■ Directions for this task ■
Convert the rows below into a Markdown table with the columns Number and Text, numbering each row and skipping any blank lines. Leave the picture markers out of the table.

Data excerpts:
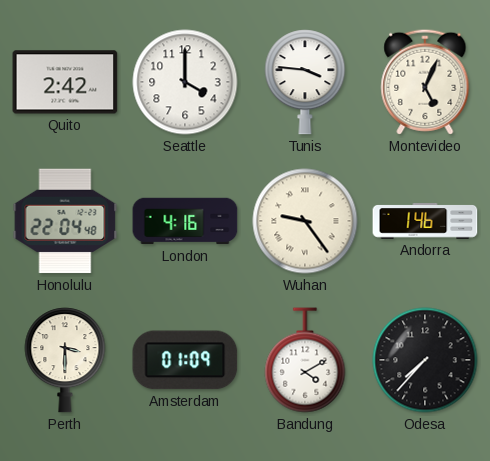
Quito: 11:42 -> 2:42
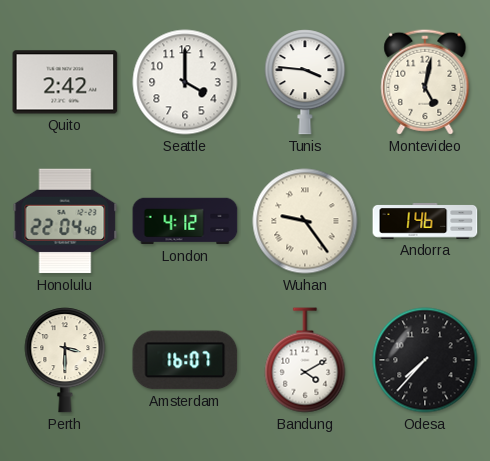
Montevideo: 5:04 -> 5:02
London: 4:16 -> 4:12
Amsterdam: 01:09 -> 16:07
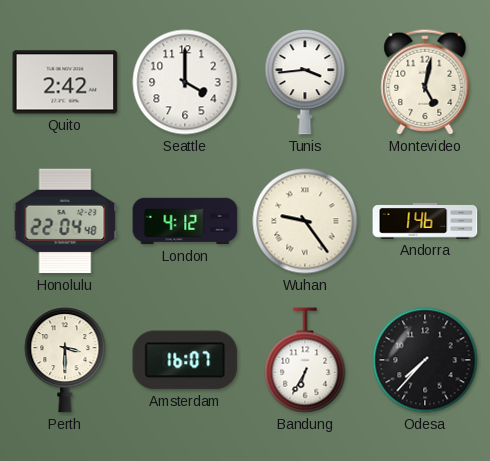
Tunis: 3:46 -> 3:44
Bandung: 4:10 -> 6:35
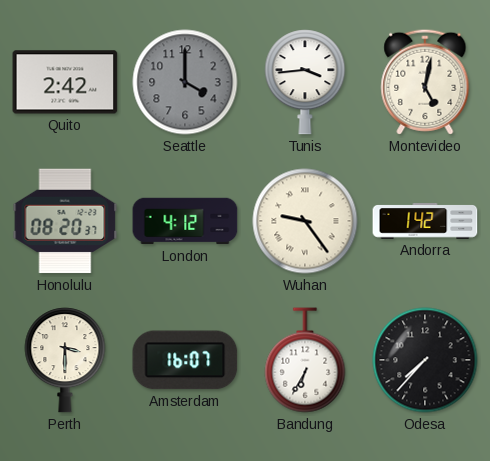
Seattle dial: white -> grey
Honolulu: 22:04 -> 08:20
Andorra: 1:46 -> 1:42
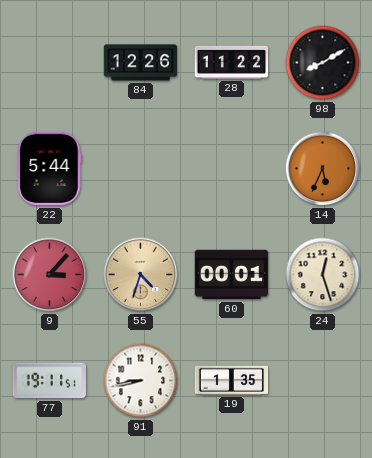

■ Correct output ■
| Number | Text |
|---|---|
| 1 | Quito: 11:42 -> 2:42 |
| 2 | Montevideo: 5:04 -> 5:02 |
| 3 | London: 4:16 -> 4:12 |
| 4 | Amsterdam: 01:09 -> 16:07 |
| 5 | Tunis: 3:46 -> 3:44 |
| 6 | Bandung: 4:10 -> 6:35 |
| 7 | Seattle dial: white -> grey |
| 8 | Honolulu: 22:04 -> 08:20 |
| 9 | Andorra: 1:46 -> 1:42 |